→ PROBLEM TO WORK ON: Reproduce the listing below, replacing "longest first" with "longest to shortest" wherever it occurs and leaving everything else unchanged. Omit the pictures.
═════ MATERIAL FOR THE TASK
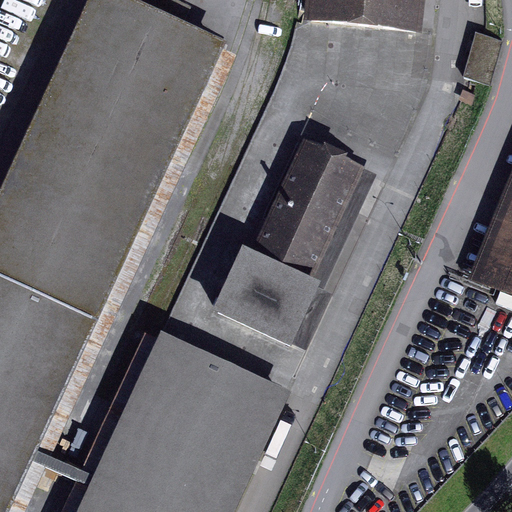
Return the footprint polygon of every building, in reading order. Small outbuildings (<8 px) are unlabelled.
[(129,0),(89,0),(0,194),(0,511),(8,511),(226,47),(129,0)] [(305,0),(303,22),(421,36),(425,0),(305,0)] [(476,35),(463,78),(491,87),(503,42),(476,35)] [(243,249),(213,313),(292,350),(322,284),(313,280),(366,169),(304,139),(254,253),(243,249)] [(511,171),(467,283),(511,300),(511,171)] [(164,333),(81,511),(236,511),(293,391),(164,333)]
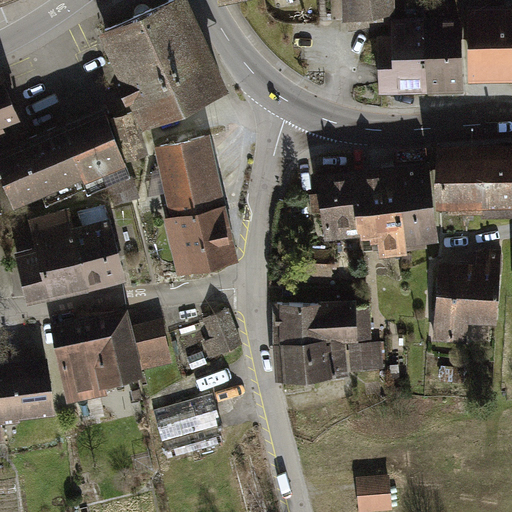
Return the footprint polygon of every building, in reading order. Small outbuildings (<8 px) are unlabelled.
[(188,0),(171,0),(98,33),(141,129),(229,90),(188,0)] [(346,0),(348,22),(401,15),(399,3),(413,2),(424,0),(346,0)] [(454,0),(430,2),(436,86),(467,86),(464,20),(454,20),(454,0)] [(430,2),(413,2),(412,19),(400,21),(400,33),(384,33),(387,87),(436,86),(430,2)] [(511,17),(475,17),(475,81),(511,81),(511,17)] [(6,69),(0,71),(0,138),(29,128),(6,69)] [(138,195),(106,112),(69,127),(86,169),(42,189),(47,205),(87,188),(89,193),(108,184),(116,201),(138,195)] [(133,115),(113,123),(128,165),(148,158),(133,115)] [(69,127),(0,156),(0,167),(13,201),(42,189),(86,169),(69,127)] [(181,211),(227,198),(216,134),(164,145),(181,211)] [(511,149),(447,149),(447,201),(511,200),(511,149)] [(435,158),(403,163),(416,244),(444,235),(435,158)] [(403,163),(364,168),(371,230),(372,237),(387,237),(389,254),(417,248),(416,244),(403,163)] [(364,168),(327,174),(334,235),(371,230),(364,168)] [(190,265),(244,253),(227,198),(181,211),(190,265)] [(78,230),(70,207),(36,219),(46,260),(27,264),(35,295),(97,281),(78,230)] [(78,230),(97,281),(133,274),(113,211),(90,216),(93,229),(78,230)] [(334,251),(311,252),(311,278),(335,278),(334,251)] [(478,265),(440,263),(435,343),(470,344),(471,327),(499,329),(503,253),(479,252),(478,265)] [(359,301),(273,304),(274,345),(346,343),(359,343),(359,341),(373,340),(372,305),(359,306),(359,301)] [(131,308),(49,325),(66,409),(110,400),(107,387),(145,380),(144,373),(173,367),(164,323),(135,329),(131,308)] [(232,311),(205,321),(219,358),(246,348),(232,311)] [(346,343),(274,345),(277,383),(349,377),(346,343)] [(384,343),(350,345),(352,373),(386,370),(384,343)] [(51,356),(0,362),(0,443),(5,442),(2,423),(59,416),(51,356)] [(393,511),(390,475),(354,479),(357,511),(393,511)]
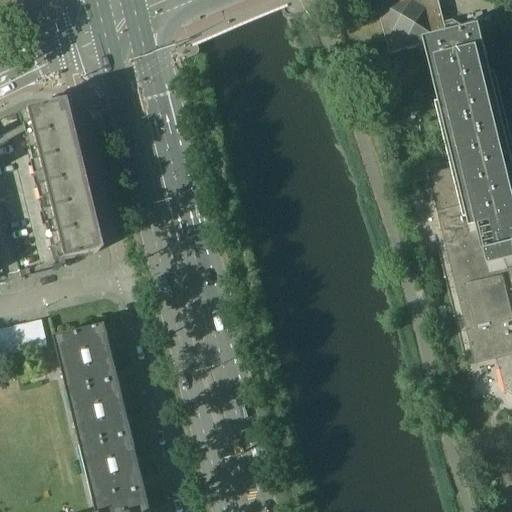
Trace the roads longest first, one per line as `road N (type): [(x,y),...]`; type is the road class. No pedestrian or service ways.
road 1 (primary): [(265,511),(138,18)]
road 2 (primary): [(101,34),(224,511)]
road 3 (unclassified): [(124,283),(184,511)]
road 4 (residential): [(0,306),(124,283)]
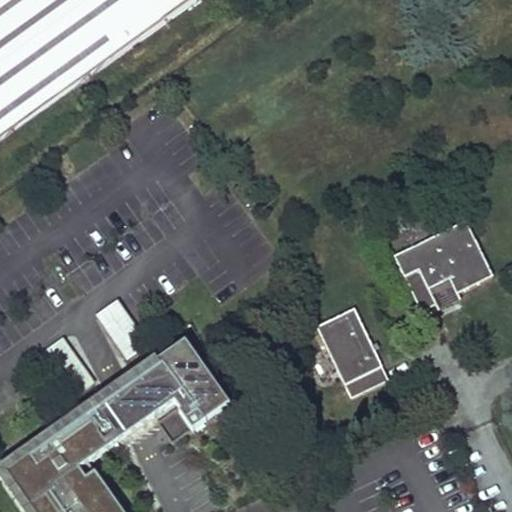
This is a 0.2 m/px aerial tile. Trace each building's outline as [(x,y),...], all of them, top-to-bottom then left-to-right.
[(0,0),(0,143),(198,0),(0,0)] [(467,224),(395,259),(422,313),(436,307),(430,292),(450,283),(456,297),(493,279),(467,224)] [(149,352),(118,304),(97,318),(128,365),(149,352)] [(355,312),(316,331),(351,401),(389,383),(355,312)] [(232,404),(188,340),(183,348),(227,411),(232,404)] [(95,387),(64,342),(43,356),(74,401),(95,387)] [(86,490),(78,478),(143,434),(178,405),(184,413),(182,415),(195,433),(227,411),(183,348),(120,390),(0,474),(0,480),(23,511),(115,511),(96,484),(86,490)]
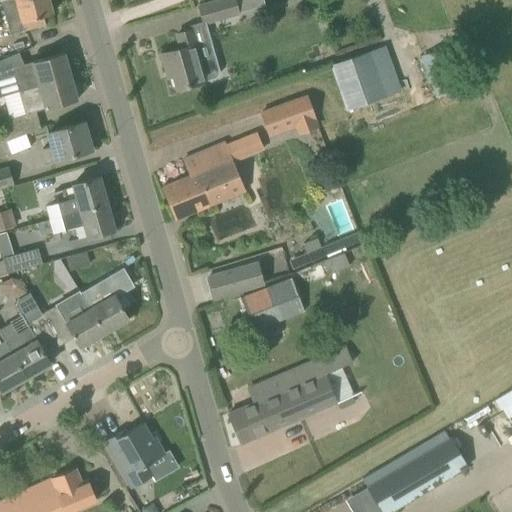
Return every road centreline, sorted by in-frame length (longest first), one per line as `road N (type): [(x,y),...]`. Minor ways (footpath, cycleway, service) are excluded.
road 1 (unclassified): [(175,338),(100,23)]
road 2 (residential): [(0,436),(175,338)]
road 3 (unclassified): [(230,511),(175,338)]
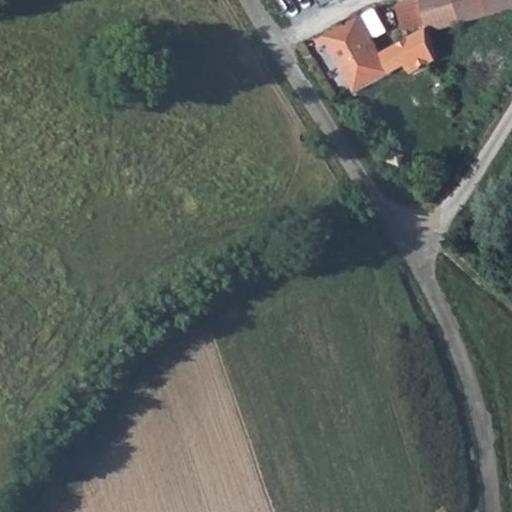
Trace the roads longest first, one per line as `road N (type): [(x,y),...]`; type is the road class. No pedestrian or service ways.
road 1 (unclassified): [(413,261),(478,405),(487,511)]
road 2 (unclassified): [(274,44),(413,261)]
road 3 (unclassified): [(511,119),(413,261)]
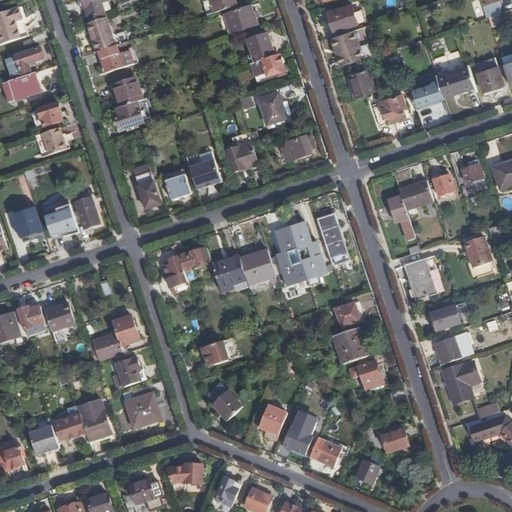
══════════
→ FINISHED EXERCISE:
Return the footprint polygon of every building, in reading order. Small outbuildings (<8 px) are unlabelled.
[(129,0),(89,0),(0,194),(0,511),(8,511),(226,47),(129,0)] [(305,0),(303,22),(421,36),(425,0),(305,0)] [(476,35),(463,78),(491,87),(503,42),(476,35)] [(243,249),(213,313),(292,350),(322,284),(313,280),(366,169),(304,139),(254,253),(243,249)] [(511,171),(467,283),(511,300),(511,171)] [(164,333),(81,511),(236,511),(293,391),(164,333)]
Return the footprint polygon of every building, in reading order. Small outbuildings (<8 px) are unlabelled.
[(188,0),(171,0),(98,33),(141,129),(229,90),(188,0)] [(346,0),(348,22),(401,15),(399,3),(413,2),(424,0),(346,0)] [(454,0),(430,2),(436,86),(467,86),(464,20),(454,20),(454,0)] [(430,2),(413,2),(412,19),(400,21),(400,33),(384,33),(387,87),(436,86),(430,2)] [(511,17),(475,17),(475,81),(511,81),(511,17)] [(6,69),(0,71),(0,138),(29,128),(6,69)] [(138,195),(106,112),(69,127),(86,169),(42,189),(47,205),(87,188),(89,193),(108,184),(116,201),(138,195)] [(133,115),(113,123),(128,165),(148,158),(133,115)] [(69,127),(0,156),(0,167),(13,201),(42,189),(86,169),(69,127)] [(181,211),(227,198),(216,134),(164,145),(181,211)] [(511,149),(447,149),(447,201),(511,200),(511,149)] [(435,158),(403,163),(416,244),(444,235),(435,158)] [(403,163),(364,168),(371,230),(372,237),(387,237),(389,254),(417,248),(416,244),(403,163)] [(364,168),(327,174),(334,235),(371,230),(364,168)] [(190,265),(244,253),(227,198),(181,211),(190,265)] [(78,230),(70,207),(36,219),(46,260),(27,264),(35,295),(97,281),(78,230)] [(78,230),(97,281),(133,274),(113,211),(90,216),(93,229),(78,230)] [(334,251),(311,252),(311,278),(335,278),(334,251)] [(478,265),(440,263),(435,343),(470,344),(471,327),(499,329),(503,253),(479,252),(478,265)] [(359,301),(273,304),(274,345),(346,343),(359,343),(359,341),(373,340),(372,305),(359,306),(359,301)] [(131,308),(49,325),(66,409),(110,400),(107,387),(145,380),(144,373),(173,367),(164,323),(135,329),(131,308)] [(232,311),(205,321),(219,358),(246,348),(232,311)] [(346,343),(274,345),(277,383),(349,377),(346,343)] [(384,343),(350,345),(352,373),(386,370),(384,343)] [(51,356),(0,362),(0,443),(5,442),(2,423),(59,416),(51,356)] [(393,511),(390,475),(354,479),(357,511),(393,511)]
Trace the roads longest to shortest, one per line as `road N (type): [(x,y),...]`; type is the road class. No pedestrian or service ways.
road 1 (primary): [(265,511),(138,18)]
road 2 (primary): [(101,34),(224,511)]
road 3 (unclassified): [(124,283),(184,511)]
road 4 (residential): [(0,306),(124,283)]
This is a 0.2 m/px aerial tile. Trace each building's outline as [(x,y),...], all of them, top-to-bottom then left-to-right.
[(0,0),(0,143),(198,0),(0,0)] [(467,224),(395,259),(422,313),(436,307),(430,292),(450,283),(456,297),(493,279),(467,224)] [(149,352),(118,304),(97,318),(128,365),(149,352)] [(355,312),(316,331),(351,401),(389,383),(355,312)] [(232,404),(188,340),(183,348),(227,411),(232,404)] [(95,387),(64,342),(43,356),(74,401),(95,387)] [(86,490),(78,478),(143,434),(178,405),(184,413),(182,415),(195,433),(227,411),(183,348),(120,390),(0,474),(0,480),(23,511),(115,511),(96,484),(86,490)]
Return every road centreline, sorted by in-frame length (longest to shortest), one per line as `road N (type): [(x,y),...]`. Minor ways (footpath, cycleway, service) are excluded.
road 1 (unclassified): [(175,338),(100,23)]
road 2 (residential): [(0,436),(175,338)]
road 3 (unclassified): [(230,511),(175,338)]
Trace the roads longest to shortest, one per line as `road N (type): [(x,y),...]`; type is the road class. No pedestrian or service ways.
road 1 (unclassified): [(413,261),(478,405),(487,511)]
road 2 (unclassified): [(274,44),(413,261)]
road 3 (unclassified): [(511,119),(413,261)]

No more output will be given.